===== Records shown

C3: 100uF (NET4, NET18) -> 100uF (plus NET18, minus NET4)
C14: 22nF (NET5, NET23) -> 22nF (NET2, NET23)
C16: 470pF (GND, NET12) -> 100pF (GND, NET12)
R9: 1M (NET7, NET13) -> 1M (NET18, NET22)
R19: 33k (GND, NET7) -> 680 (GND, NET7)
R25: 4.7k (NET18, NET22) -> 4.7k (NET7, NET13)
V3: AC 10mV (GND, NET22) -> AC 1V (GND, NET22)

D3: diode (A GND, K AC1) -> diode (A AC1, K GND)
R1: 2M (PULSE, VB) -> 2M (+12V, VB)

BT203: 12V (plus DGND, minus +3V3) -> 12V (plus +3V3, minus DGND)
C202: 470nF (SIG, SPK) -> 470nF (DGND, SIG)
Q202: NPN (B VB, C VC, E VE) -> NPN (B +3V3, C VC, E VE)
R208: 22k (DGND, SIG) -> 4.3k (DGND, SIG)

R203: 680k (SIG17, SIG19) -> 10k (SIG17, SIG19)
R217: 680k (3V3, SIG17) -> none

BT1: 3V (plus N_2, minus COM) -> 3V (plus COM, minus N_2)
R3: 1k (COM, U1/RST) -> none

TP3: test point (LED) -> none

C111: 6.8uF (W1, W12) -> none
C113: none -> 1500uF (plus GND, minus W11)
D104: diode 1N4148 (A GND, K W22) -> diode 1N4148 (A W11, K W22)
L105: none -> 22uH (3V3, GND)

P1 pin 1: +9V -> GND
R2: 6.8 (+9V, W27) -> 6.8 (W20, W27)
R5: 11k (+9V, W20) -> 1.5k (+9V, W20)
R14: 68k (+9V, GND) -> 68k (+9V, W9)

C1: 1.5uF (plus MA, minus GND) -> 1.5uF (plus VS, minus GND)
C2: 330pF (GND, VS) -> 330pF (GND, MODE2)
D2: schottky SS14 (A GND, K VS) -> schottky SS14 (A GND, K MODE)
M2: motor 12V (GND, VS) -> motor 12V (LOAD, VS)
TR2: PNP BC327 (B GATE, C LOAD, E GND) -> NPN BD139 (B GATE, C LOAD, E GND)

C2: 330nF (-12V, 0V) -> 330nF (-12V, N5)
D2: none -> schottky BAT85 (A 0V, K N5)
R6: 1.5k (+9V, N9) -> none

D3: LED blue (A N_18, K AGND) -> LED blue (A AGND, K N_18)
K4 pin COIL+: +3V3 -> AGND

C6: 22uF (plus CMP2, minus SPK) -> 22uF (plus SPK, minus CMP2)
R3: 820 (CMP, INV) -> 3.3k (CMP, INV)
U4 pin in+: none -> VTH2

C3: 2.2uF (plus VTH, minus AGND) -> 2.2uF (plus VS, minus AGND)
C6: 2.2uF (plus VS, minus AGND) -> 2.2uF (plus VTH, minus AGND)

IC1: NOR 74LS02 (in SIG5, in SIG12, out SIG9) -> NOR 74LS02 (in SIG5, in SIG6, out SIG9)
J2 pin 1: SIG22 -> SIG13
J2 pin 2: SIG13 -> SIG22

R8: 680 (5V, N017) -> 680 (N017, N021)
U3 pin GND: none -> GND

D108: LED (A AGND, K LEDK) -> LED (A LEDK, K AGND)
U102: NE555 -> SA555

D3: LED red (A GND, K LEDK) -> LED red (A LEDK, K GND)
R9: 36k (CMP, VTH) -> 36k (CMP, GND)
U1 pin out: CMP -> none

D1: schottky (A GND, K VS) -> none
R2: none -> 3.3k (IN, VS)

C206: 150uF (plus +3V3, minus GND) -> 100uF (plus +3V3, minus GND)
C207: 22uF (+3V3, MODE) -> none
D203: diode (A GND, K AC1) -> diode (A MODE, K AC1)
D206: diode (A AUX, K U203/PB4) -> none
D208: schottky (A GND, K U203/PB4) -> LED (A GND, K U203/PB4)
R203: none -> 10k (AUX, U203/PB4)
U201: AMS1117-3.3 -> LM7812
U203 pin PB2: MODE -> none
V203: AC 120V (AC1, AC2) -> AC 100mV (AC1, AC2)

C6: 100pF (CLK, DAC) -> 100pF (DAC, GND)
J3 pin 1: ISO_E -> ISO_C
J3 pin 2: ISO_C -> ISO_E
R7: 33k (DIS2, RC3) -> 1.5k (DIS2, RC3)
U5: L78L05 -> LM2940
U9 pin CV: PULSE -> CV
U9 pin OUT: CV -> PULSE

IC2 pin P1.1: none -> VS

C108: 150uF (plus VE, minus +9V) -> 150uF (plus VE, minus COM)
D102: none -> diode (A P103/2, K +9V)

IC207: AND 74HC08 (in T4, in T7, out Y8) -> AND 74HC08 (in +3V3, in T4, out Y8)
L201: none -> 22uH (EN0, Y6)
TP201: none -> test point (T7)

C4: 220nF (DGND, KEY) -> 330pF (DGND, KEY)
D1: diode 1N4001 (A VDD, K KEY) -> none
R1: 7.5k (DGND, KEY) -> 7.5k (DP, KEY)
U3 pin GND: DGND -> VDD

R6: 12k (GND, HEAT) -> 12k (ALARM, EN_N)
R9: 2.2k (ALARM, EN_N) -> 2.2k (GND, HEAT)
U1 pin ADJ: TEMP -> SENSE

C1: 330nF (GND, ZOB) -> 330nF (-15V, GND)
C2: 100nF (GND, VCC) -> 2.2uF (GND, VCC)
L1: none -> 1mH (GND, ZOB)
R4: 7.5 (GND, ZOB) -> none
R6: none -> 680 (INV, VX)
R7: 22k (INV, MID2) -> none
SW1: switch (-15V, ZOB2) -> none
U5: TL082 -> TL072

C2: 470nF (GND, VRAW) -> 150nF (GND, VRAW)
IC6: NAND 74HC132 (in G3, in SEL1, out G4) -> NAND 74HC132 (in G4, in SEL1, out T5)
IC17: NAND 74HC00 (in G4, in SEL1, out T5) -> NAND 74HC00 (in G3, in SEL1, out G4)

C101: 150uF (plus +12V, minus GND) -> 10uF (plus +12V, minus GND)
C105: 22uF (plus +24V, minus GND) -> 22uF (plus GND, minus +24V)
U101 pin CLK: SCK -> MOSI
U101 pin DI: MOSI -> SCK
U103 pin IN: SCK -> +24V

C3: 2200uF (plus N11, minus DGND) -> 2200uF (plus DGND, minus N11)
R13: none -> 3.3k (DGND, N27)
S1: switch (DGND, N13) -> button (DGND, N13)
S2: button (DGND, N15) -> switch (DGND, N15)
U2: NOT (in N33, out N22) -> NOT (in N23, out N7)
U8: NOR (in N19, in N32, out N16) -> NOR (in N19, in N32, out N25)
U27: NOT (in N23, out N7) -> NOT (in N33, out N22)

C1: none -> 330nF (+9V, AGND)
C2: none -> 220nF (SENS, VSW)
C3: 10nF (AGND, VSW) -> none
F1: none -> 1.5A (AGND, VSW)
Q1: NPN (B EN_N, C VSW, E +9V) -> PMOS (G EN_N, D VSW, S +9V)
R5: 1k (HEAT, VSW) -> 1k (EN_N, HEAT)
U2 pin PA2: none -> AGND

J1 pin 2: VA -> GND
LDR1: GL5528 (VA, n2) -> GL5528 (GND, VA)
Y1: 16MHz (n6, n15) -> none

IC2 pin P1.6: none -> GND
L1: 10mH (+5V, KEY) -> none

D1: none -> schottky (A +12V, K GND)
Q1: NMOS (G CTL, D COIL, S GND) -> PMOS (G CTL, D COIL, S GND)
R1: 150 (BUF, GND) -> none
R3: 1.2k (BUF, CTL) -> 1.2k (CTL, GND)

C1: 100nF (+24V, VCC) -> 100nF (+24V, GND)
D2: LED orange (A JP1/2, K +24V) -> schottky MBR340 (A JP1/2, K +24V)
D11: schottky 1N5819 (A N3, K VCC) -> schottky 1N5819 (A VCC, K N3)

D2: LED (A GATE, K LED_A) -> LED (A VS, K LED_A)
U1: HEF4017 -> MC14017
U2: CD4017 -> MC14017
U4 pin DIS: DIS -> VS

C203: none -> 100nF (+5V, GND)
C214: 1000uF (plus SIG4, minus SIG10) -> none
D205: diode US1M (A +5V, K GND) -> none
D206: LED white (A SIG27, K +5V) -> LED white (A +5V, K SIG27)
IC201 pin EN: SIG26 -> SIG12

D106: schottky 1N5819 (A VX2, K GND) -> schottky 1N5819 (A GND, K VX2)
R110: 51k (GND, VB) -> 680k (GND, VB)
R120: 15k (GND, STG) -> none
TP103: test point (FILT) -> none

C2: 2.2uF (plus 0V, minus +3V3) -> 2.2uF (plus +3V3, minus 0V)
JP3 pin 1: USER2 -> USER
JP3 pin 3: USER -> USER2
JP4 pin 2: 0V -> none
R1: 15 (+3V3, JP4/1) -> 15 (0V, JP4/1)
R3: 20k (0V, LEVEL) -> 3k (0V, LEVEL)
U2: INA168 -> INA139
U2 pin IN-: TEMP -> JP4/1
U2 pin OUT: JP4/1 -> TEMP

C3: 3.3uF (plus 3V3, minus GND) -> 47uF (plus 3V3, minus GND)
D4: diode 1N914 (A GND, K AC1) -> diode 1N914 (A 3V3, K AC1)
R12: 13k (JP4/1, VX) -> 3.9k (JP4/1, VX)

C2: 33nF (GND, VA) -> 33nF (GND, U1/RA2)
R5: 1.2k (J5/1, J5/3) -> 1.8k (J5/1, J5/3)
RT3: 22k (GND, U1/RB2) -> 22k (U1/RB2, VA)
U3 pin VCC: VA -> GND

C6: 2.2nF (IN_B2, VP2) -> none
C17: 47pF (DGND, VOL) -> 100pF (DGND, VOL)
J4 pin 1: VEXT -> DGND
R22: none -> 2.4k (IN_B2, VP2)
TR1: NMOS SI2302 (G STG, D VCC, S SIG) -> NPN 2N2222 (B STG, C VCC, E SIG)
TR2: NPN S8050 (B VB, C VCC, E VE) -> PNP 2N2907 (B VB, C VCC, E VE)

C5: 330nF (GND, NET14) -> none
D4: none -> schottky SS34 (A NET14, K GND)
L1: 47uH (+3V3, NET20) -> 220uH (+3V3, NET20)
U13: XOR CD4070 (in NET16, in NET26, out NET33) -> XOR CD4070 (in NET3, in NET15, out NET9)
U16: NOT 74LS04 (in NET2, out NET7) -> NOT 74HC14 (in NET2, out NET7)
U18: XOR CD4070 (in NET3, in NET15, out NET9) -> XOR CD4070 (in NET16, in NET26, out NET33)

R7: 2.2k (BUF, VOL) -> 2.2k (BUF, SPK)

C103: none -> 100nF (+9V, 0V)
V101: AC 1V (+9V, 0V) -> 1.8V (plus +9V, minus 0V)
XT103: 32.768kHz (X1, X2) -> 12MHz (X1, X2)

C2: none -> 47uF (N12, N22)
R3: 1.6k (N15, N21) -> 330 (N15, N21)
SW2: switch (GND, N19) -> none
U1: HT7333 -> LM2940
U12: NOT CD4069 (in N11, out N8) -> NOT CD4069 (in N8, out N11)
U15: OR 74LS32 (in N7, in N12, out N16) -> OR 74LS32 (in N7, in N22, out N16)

==========

> Exercise directions: Only one stretch of the entries above is wanted: the lines from the one containing "L1: none -> 1mH (GND, ZOB)" through the one containing "IC17: NAND 74HC00". Please reproduce it exactly.

> Written solution:
L1: none -> 1mH (GND, ZOB)
R4: 7.5 (GND, ZOB) -> none
R6: none -> 680 (INV, VX)
R7: 22k (INV, MID2) -> none
SW1: switch (-15V, ZOB2) -> none
U5: TL082 -> TL072

C2: 470nF (GND, VRAW) -> 150nF (GND, VRAW)
IC6: NAND 74HC132 (in G3, in SEL1, out G4) -> NAND 74HC132 (in G4, in SEL1, out T5)
IC17: NAND 74HC00 (in G4, in SEL1, out T5) -> NAND 74HC00 (in G3, in SEL1, out G4)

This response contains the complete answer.